(Material provided begins)
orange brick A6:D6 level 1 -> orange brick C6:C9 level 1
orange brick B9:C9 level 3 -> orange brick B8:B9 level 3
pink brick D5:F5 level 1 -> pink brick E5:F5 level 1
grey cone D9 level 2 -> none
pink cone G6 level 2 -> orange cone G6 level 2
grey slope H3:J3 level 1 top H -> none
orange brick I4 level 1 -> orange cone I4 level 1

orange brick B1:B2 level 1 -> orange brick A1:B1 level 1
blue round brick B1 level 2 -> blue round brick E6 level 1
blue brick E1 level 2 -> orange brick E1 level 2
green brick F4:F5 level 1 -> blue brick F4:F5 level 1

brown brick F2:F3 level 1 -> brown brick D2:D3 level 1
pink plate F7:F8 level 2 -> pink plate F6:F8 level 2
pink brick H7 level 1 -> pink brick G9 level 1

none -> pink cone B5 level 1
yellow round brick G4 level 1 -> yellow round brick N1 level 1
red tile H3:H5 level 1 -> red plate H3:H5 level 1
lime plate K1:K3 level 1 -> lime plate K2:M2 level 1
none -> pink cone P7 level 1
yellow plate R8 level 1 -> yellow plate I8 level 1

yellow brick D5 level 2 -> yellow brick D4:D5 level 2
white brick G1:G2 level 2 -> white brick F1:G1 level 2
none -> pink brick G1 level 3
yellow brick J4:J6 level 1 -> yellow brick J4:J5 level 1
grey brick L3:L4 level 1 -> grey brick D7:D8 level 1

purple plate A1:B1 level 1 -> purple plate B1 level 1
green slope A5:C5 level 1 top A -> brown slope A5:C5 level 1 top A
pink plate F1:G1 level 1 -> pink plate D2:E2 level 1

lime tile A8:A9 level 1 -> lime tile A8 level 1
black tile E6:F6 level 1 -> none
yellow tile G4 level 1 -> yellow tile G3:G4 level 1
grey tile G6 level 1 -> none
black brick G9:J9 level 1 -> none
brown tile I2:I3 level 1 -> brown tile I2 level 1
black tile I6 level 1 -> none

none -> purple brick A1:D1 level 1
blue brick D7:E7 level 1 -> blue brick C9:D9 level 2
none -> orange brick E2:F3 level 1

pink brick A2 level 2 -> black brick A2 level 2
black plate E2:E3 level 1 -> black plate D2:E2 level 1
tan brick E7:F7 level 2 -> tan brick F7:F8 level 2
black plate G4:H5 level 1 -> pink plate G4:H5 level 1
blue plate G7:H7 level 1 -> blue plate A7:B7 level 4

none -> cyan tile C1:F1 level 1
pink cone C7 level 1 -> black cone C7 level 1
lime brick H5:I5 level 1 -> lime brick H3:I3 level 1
(Material provided ends)
Please return every line in the data that includes the string "green".

Written reply:
green brick F4:F5 level 1 -> blue brick F4:F5 level 1
green slope A5:C5 level 1 top A -> brown slope A5:C5 level 1 top A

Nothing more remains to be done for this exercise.